- [Record set]:
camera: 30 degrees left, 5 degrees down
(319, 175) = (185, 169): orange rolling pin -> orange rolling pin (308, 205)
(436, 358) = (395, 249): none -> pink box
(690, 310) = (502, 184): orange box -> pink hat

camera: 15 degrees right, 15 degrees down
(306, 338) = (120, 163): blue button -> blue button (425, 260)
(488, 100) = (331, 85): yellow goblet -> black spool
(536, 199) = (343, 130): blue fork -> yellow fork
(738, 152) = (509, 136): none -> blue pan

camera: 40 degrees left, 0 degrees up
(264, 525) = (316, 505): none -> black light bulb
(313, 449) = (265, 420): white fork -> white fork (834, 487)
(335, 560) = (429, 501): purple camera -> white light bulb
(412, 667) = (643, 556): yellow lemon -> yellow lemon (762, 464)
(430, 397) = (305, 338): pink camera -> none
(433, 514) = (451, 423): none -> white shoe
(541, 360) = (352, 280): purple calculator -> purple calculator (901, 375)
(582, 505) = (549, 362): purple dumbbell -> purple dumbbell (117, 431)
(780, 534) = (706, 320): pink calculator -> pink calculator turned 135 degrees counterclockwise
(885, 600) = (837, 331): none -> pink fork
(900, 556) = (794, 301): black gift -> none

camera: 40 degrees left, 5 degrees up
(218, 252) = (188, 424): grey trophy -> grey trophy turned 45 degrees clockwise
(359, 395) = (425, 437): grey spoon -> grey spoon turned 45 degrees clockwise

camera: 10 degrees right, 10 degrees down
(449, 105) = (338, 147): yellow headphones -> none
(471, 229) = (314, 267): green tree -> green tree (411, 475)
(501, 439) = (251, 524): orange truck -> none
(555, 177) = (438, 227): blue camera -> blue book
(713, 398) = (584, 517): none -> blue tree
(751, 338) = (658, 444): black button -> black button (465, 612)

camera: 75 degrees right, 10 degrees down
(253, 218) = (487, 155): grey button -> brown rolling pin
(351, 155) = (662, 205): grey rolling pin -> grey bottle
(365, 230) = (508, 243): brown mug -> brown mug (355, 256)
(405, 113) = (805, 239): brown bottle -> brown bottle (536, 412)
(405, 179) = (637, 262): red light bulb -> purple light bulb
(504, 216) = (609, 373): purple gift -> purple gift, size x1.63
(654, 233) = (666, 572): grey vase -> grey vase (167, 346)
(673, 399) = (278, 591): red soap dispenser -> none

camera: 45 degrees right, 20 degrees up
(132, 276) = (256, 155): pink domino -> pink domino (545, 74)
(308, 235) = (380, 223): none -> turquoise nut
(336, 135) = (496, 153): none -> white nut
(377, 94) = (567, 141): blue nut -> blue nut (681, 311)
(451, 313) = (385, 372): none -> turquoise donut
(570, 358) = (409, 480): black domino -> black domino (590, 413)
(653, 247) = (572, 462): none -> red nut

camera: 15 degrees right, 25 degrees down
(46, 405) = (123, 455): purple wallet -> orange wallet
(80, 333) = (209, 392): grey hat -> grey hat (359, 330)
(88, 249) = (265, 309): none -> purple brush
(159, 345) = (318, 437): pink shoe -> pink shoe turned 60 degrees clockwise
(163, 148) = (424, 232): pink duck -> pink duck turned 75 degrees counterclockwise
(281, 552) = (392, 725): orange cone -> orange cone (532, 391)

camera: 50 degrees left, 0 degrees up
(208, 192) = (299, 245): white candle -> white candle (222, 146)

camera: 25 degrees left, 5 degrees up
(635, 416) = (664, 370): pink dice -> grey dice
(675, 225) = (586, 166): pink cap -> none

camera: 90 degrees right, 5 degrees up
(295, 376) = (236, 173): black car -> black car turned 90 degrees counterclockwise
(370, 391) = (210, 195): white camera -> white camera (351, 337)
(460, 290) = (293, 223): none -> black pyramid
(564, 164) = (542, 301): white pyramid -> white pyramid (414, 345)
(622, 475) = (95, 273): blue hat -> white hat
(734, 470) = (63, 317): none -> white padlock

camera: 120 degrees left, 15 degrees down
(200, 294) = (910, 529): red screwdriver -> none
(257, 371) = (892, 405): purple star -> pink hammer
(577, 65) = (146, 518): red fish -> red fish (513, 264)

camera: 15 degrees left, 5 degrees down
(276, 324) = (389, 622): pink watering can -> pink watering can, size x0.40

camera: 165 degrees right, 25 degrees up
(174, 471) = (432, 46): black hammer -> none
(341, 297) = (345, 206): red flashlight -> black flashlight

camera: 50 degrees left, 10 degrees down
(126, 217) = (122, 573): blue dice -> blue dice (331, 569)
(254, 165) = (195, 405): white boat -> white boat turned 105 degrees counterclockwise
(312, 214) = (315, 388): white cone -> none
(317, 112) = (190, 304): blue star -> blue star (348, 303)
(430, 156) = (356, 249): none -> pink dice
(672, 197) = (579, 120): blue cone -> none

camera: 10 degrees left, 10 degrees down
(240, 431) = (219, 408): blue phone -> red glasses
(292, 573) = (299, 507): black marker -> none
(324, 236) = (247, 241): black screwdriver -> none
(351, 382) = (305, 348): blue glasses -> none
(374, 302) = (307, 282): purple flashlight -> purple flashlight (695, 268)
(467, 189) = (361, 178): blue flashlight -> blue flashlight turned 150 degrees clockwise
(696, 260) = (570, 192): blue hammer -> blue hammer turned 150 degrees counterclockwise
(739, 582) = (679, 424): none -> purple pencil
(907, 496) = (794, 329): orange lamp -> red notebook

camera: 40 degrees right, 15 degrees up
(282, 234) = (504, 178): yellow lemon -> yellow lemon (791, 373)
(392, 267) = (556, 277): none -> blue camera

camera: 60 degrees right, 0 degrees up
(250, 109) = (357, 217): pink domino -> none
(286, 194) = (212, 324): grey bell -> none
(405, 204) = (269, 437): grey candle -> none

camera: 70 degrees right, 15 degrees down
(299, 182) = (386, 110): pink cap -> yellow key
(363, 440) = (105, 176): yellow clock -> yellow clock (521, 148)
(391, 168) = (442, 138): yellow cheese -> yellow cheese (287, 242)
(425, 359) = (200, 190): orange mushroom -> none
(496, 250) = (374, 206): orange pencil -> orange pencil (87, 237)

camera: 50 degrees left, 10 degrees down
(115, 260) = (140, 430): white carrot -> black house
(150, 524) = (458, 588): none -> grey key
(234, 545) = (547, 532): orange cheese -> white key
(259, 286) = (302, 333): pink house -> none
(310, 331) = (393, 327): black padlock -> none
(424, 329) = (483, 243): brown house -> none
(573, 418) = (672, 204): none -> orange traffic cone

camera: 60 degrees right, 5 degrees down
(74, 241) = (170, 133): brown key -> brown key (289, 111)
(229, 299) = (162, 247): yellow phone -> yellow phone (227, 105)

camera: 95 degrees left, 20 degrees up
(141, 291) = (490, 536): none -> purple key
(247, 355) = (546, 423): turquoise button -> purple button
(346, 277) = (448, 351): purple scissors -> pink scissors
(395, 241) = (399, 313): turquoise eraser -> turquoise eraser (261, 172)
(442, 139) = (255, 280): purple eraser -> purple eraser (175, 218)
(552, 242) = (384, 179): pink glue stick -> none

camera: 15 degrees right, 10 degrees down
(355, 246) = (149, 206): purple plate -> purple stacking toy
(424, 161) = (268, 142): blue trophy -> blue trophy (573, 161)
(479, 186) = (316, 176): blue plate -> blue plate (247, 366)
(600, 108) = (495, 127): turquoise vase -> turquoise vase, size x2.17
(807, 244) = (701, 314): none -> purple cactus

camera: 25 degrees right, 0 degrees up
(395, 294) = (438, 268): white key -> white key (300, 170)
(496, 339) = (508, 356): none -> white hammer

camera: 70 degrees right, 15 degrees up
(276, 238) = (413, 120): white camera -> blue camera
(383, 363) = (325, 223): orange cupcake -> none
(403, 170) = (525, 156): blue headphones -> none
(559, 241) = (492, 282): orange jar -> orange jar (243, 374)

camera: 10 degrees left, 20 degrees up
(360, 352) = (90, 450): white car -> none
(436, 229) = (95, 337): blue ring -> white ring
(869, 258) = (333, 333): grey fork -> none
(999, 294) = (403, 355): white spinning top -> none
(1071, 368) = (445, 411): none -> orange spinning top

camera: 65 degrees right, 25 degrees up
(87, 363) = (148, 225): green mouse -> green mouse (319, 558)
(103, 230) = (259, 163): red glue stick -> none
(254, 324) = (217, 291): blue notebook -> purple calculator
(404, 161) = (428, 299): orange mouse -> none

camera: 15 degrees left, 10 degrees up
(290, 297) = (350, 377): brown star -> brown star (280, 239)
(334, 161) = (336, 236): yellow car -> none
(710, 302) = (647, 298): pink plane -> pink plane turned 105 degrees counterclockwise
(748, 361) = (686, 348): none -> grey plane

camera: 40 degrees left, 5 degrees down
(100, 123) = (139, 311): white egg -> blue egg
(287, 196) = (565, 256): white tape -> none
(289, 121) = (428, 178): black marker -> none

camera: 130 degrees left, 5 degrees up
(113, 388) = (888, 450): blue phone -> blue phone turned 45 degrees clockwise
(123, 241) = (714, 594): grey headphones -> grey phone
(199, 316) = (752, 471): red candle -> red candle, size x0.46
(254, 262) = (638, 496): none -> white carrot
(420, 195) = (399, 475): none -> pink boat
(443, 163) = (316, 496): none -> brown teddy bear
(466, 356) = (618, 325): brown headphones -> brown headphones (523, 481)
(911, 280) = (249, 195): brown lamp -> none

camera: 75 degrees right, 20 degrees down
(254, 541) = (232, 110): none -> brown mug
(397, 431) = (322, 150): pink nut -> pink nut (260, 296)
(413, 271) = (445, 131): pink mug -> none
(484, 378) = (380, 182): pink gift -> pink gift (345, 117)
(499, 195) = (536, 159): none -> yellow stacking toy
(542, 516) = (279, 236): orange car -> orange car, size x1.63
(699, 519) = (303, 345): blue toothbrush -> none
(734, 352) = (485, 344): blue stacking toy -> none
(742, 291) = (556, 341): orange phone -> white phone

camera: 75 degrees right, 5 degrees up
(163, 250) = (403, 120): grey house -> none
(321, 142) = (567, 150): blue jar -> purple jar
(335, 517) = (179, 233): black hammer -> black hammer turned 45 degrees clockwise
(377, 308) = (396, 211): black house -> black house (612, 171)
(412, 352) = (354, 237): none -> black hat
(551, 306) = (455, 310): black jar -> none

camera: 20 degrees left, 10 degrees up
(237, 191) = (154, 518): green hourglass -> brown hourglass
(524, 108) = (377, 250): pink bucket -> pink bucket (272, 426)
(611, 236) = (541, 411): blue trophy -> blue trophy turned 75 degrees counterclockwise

- [Task statement]:
Where a line of the data contains "mouse", copy that line.

- [Written answer]:
(87, 363) = (148, 225): green mouse -> green mouse (319, 558)
(404, 161) = (428, 299): orange mouse -> none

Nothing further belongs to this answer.